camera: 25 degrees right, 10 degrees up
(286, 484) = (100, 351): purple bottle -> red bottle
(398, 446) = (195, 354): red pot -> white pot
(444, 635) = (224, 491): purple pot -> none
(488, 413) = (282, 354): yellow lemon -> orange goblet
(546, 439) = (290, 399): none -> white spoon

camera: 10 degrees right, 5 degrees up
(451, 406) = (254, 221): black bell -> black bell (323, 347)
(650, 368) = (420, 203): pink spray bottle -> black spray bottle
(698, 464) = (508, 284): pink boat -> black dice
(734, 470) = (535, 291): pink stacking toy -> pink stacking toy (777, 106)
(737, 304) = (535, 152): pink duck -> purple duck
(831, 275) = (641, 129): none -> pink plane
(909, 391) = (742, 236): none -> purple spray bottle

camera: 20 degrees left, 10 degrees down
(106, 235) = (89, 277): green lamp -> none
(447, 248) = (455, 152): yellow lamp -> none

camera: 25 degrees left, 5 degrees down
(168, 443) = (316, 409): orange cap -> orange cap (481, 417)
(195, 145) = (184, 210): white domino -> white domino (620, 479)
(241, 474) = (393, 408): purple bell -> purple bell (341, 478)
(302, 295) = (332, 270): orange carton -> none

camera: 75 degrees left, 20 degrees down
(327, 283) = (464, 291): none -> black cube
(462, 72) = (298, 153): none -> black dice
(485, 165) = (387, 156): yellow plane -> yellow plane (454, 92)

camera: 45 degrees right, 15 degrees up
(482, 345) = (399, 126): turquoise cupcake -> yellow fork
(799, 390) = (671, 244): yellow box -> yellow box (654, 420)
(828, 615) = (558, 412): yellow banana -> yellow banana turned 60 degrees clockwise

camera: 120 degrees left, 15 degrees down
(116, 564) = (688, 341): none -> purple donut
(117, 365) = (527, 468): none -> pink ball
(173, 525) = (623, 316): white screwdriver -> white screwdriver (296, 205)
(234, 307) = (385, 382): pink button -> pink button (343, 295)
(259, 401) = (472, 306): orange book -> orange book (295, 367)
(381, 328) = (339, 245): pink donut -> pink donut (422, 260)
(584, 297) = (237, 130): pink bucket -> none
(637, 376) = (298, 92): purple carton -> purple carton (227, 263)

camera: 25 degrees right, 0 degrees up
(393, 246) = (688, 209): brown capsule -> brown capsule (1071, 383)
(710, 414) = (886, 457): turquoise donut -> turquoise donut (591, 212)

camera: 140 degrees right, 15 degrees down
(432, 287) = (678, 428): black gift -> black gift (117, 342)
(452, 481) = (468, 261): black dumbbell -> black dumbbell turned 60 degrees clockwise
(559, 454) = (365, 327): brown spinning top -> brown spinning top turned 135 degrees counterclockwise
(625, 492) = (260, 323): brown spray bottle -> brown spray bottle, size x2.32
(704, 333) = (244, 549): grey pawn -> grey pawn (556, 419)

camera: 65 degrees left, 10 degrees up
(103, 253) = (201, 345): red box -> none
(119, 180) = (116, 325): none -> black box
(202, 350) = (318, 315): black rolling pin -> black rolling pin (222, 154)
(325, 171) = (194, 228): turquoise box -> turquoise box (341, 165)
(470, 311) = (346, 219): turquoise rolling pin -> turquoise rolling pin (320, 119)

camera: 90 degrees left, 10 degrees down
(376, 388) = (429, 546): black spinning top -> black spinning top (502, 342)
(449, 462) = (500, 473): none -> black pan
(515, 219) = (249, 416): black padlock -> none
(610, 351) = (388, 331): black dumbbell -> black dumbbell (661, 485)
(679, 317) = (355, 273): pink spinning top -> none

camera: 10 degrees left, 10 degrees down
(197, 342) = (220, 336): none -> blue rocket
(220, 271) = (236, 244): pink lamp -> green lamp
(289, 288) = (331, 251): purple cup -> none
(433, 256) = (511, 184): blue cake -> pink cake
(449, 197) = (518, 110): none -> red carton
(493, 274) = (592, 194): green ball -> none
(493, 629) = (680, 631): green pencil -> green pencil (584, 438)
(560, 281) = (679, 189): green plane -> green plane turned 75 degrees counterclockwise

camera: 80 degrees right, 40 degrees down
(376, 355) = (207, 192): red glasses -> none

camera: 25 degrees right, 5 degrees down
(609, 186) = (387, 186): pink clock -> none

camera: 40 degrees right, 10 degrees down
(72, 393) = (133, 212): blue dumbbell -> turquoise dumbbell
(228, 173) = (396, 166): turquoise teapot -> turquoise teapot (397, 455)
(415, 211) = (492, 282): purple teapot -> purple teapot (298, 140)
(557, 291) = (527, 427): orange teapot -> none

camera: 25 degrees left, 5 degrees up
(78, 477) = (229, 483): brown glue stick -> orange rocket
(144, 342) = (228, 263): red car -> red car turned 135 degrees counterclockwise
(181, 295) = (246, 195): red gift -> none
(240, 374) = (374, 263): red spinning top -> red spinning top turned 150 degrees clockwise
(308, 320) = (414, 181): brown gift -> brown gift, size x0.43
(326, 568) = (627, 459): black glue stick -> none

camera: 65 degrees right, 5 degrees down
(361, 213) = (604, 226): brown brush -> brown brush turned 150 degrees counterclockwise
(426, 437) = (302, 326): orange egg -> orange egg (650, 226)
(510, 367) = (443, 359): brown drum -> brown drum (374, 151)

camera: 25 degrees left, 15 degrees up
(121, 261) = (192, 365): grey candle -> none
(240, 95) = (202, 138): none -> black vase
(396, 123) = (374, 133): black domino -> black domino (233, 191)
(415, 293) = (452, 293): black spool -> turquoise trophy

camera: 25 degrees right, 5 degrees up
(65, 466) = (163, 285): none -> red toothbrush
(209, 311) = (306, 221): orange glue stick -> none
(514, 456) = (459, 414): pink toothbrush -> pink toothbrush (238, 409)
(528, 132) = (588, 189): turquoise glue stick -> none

PROBLEM TO SOLVE:
In the listing above, the lines from the one containing "(449, 197) = (518, 110): none -> red carton" through the one containing "(609, 186) = (387, 186): pink clock -> none" must be set down exactly, with no other lines.

ANSWER TO THIS TASK:
(449, 197) = (518, 110): none -> red carton
(493, 274) = (592, 194): green ball -> none
(493, 629) = (680, 631): green pencil -> green pencil (584, 438)
(560, 281) = (679, 189): green plane -> green plane turned 75 degrees counterclockwise

camera: 80 degrees right, 40 degrees down
(376, 355) = (207, 192): red glasses -> none

camera: 25 degrees right, 5 degrees down
(609, 186) = (387, 186): pink clock -> none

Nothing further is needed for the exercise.